Transcribe exactly the first line of the listing below and each line that follows it, ending with the line that contains "C204: 100pF (GND, W7) -> 100pF (W8, W9)", and omit the remainder.
---
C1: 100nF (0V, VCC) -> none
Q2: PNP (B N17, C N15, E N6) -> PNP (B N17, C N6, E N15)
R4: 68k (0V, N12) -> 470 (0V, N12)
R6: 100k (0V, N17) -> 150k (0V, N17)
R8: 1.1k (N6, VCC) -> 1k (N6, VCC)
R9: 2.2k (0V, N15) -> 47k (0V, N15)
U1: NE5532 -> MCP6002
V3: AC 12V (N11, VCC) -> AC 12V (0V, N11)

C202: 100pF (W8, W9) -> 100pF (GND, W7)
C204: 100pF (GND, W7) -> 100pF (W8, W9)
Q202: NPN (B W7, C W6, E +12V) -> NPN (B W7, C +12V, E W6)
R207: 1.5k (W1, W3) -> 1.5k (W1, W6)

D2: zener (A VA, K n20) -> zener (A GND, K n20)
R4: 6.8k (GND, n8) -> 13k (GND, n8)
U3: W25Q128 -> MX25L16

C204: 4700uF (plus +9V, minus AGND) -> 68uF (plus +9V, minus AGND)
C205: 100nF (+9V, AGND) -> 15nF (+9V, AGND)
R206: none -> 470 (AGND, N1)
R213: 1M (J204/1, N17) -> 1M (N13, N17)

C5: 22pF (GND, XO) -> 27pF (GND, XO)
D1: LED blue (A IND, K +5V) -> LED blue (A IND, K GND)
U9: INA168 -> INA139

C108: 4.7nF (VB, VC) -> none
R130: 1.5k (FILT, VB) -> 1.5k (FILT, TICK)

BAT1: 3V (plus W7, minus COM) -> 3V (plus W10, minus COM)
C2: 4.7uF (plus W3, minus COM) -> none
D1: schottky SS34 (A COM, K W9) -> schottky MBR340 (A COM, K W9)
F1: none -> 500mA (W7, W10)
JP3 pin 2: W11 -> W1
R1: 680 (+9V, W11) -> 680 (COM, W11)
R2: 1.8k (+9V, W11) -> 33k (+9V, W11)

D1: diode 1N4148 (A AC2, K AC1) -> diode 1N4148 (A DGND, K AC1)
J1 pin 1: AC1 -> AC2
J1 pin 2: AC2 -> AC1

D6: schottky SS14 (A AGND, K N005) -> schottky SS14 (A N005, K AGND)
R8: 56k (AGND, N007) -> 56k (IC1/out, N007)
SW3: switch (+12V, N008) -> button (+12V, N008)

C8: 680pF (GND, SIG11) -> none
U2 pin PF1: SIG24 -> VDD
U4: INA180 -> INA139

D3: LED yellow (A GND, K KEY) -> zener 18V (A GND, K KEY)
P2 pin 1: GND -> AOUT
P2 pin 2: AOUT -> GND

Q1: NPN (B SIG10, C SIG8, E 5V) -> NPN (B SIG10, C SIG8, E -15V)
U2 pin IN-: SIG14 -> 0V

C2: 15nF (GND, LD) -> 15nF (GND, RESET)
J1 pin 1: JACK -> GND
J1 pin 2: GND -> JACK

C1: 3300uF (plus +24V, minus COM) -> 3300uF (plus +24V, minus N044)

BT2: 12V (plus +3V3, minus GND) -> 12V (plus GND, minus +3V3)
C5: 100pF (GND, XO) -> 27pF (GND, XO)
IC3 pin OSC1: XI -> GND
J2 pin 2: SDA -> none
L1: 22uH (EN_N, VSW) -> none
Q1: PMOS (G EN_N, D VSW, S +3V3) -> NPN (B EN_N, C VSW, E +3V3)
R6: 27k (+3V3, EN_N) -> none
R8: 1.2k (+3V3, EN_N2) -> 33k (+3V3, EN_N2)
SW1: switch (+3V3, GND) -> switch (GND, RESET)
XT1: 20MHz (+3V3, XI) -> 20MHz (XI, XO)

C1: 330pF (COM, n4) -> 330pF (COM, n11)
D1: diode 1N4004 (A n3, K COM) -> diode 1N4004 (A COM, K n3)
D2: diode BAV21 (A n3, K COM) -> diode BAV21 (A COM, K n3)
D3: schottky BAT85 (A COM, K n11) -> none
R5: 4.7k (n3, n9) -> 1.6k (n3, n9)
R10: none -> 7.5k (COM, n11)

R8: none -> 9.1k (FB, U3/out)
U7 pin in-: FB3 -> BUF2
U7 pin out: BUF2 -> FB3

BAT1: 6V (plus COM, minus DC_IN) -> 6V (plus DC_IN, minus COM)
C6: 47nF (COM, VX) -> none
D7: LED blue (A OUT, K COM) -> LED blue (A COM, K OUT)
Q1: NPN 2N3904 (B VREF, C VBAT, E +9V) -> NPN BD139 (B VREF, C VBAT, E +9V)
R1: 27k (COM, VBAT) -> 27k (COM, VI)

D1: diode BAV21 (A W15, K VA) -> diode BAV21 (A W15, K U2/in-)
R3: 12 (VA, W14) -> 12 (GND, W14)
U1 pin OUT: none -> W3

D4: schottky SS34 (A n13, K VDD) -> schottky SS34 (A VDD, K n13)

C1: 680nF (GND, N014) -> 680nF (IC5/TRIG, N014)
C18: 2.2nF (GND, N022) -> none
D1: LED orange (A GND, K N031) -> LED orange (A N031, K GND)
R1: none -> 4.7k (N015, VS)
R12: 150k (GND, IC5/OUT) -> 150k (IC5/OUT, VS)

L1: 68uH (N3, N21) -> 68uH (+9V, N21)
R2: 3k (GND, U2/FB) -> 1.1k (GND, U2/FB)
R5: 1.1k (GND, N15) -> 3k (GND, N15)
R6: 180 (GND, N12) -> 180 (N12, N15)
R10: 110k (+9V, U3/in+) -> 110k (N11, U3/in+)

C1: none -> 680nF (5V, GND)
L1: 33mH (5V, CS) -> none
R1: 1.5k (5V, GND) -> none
---
Solved exercise –
C1: 100nF (0V, VCC) -> none
Q2: PNP (B N17, C N15, E N6) -> PNP (B N17, C N6, E N15)
R4: 68k (0V, N12) -> 470 (0V, N12)
R6: 100k (0V, N17) -> 150k (0V, N17)
R8: 1.1k (N6, VCC) -> 1k (N6, VCC)
R9: 2.2k (0V, N15) -> 47k (0V, N15)
U1: NE5532 -> MCP6002
V3: AC 12V (N11, VCC) -> AC 12V (0V, N11)

C202: 100pF (W8, W9) -> 100pF (GND, W7)
C204: 100pF (GND, W7) -> 100pF (W8, W9)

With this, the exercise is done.